---------- Input for this task ----------
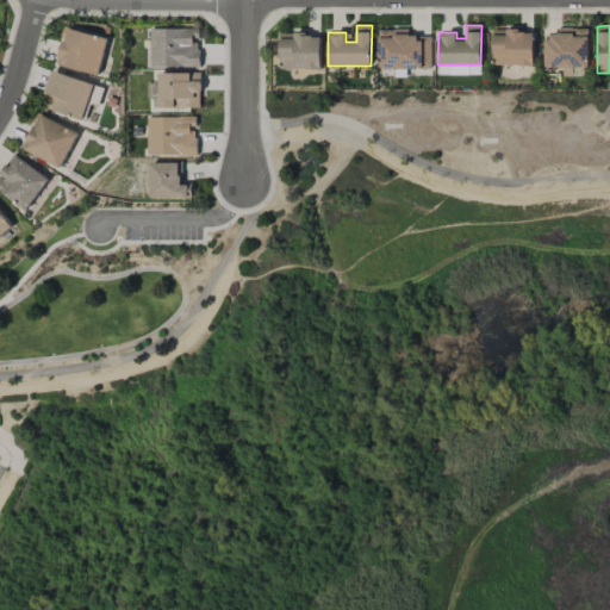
[(107,38),(66,27),(56,64),(99,75),(107,38)]
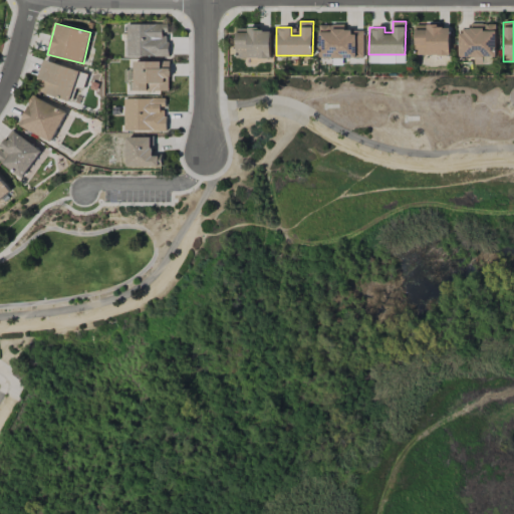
[(169,57),(168,24),(124,24),(125,58),(169,57)]
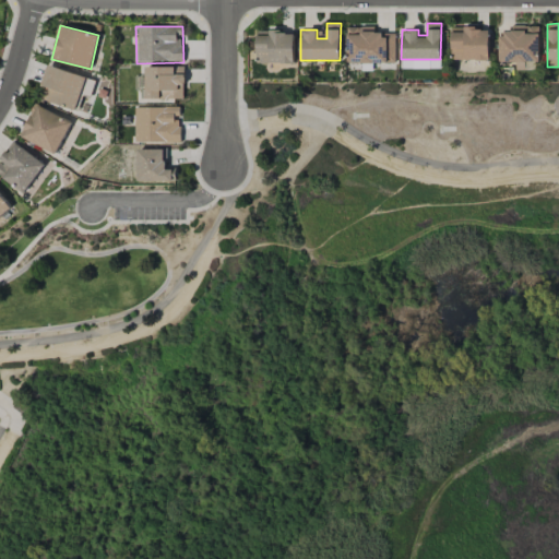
[(347,26),(347,63),(395,63),(395,34),(375,34),(375,27),(347,26)]
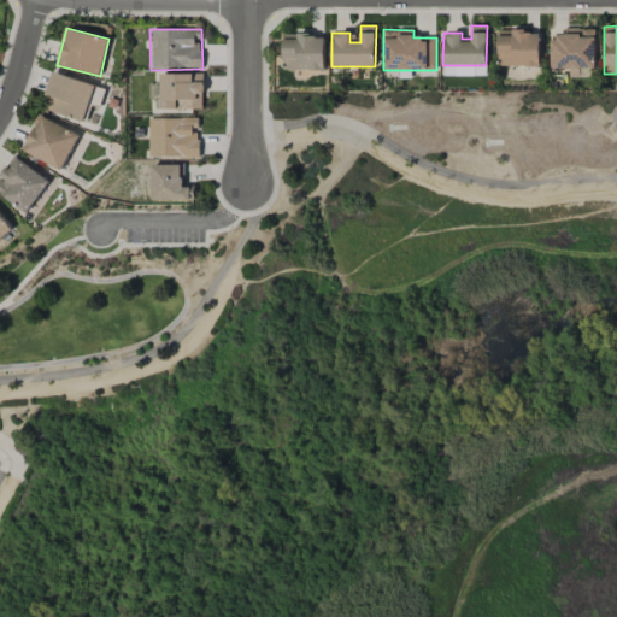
[(539,66),(540,31),(498,30),(498,66),(539,66)]
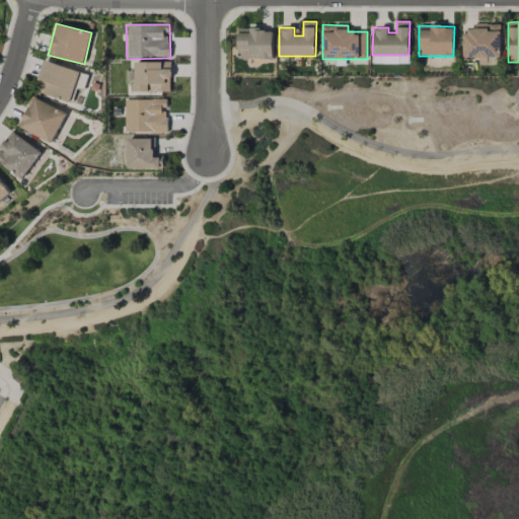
[(500,58),(501,25),(464,25),(463,58),(500,58)]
----------
What this task involves -
From the line that contains "[(539,66),(540,31),(498,30),(498,66),(539,66)]" to the last line of the data above, inclusive, transcribe every line exactly and only those lines, omitting pictures.

Written answer -
[(539,66),(540,31),(498,30),(498,66),(539,66)]
[(500,58),(501,25),(464,25),(463,58),(500,58)]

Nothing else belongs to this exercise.